YOUR INSTRUCTIONS – The material below holds a span beginning at the line with "BAT101: 7.4V (plus" and ending at the line with "R110: 200 (-15V, GND) -> 200 (GND, N17)". Quote that span exactly, both ends included, and only that span.

GIVEN ENTRIES –
%%
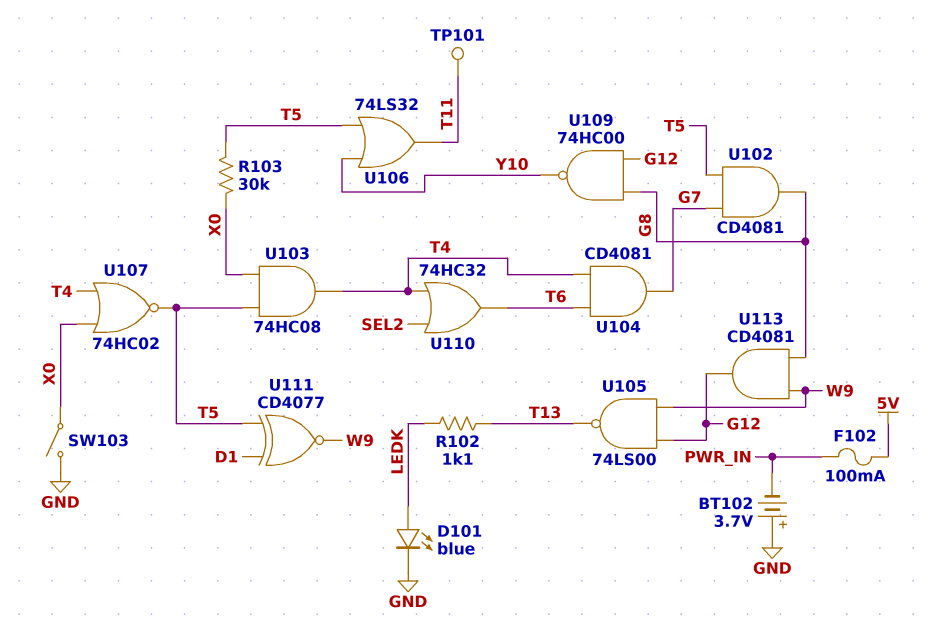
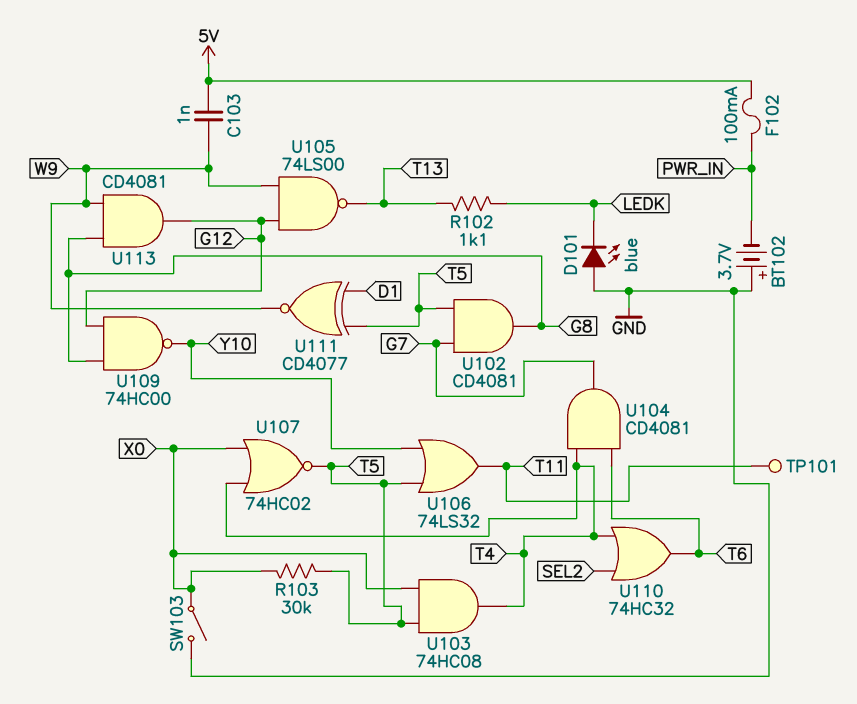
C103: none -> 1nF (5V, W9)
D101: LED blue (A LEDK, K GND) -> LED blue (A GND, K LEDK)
%%
%%
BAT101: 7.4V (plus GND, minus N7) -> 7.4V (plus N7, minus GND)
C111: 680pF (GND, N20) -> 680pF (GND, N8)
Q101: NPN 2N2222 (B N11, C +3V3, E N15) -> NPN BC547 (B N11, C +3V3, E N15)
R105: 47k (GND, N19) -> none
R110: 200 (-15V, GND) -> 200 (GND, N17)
%%
%%
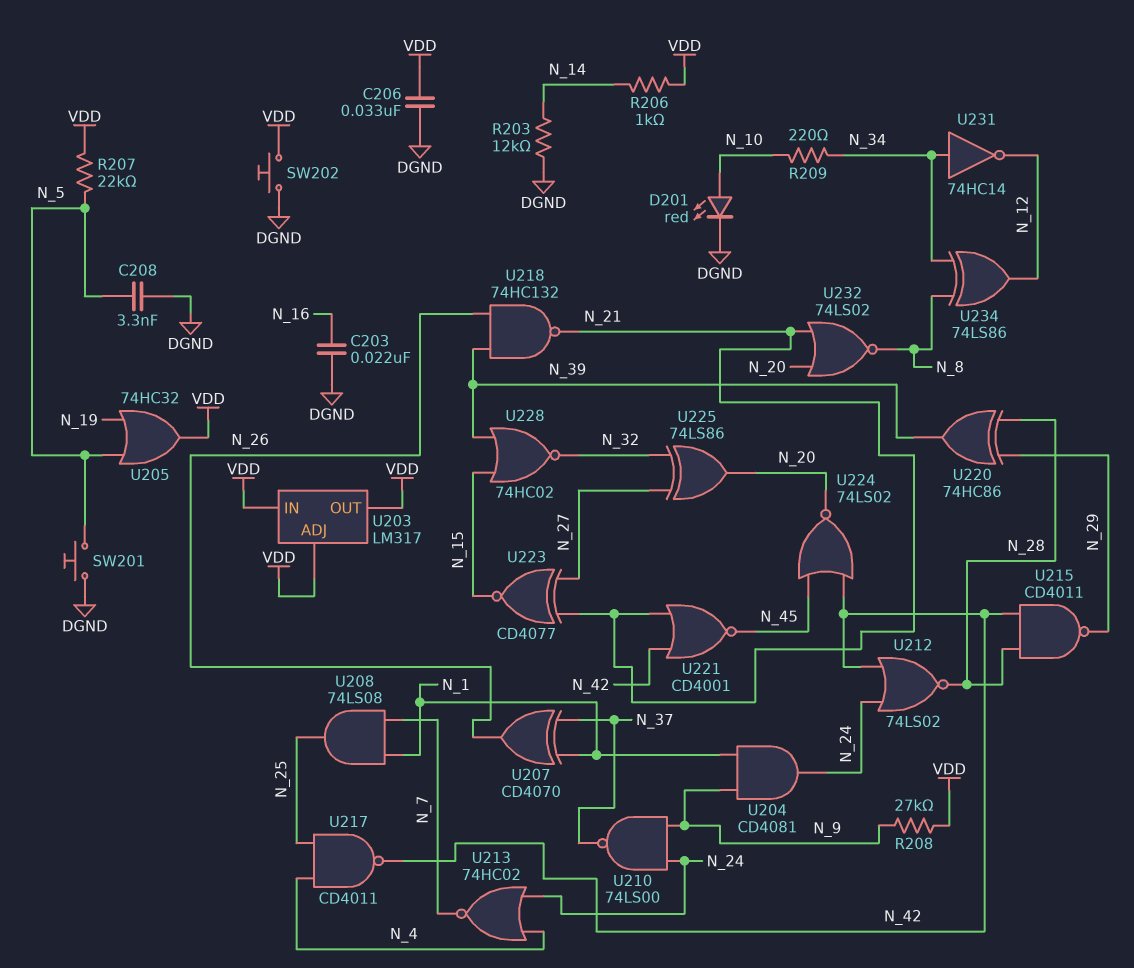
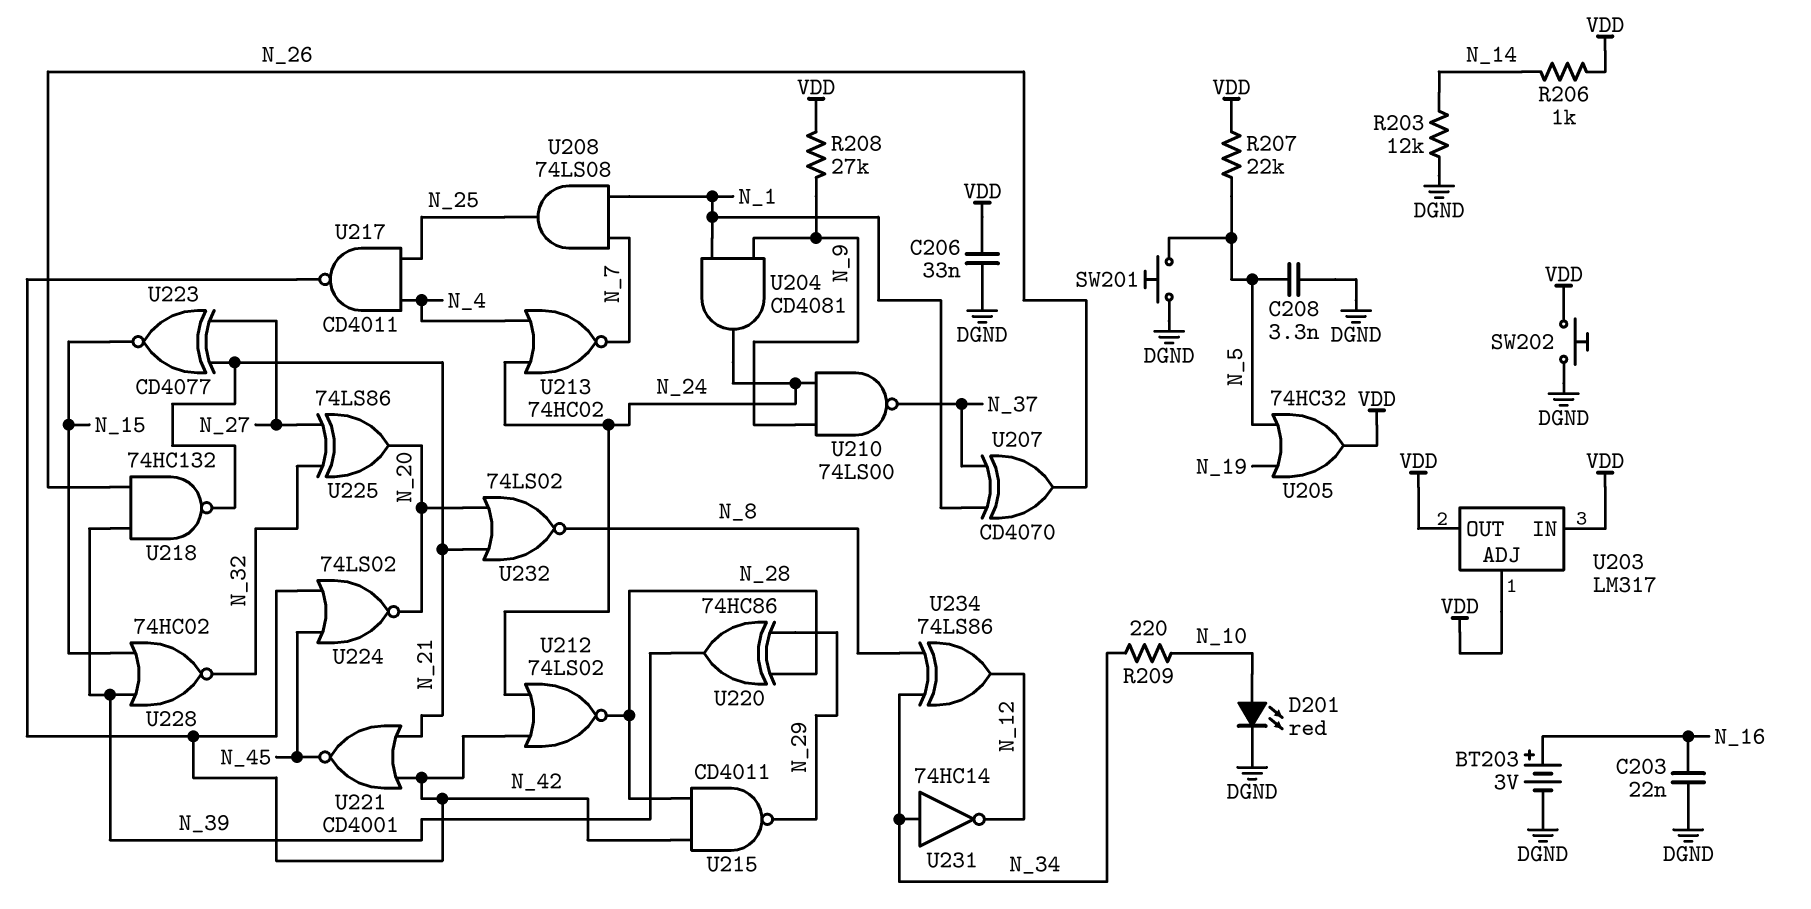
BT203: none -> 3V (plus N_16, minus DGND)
%%
TASK ANSWER –
BAT101: 7.4V (plus GND, minus N7) -> 7.4V (plus N7, minus GND)
C111: 680pF (GND, N20) -> 680pF (GND, N8)
Q101: NPN 2N2222 (B N11, C +3V3, E N15) -> NPN BC547 (B N11, C +3V3, E N15)
R105: 47k (GND, N19) -> none
R110: 200 (-15V, GND) -> 200 (GND, N17)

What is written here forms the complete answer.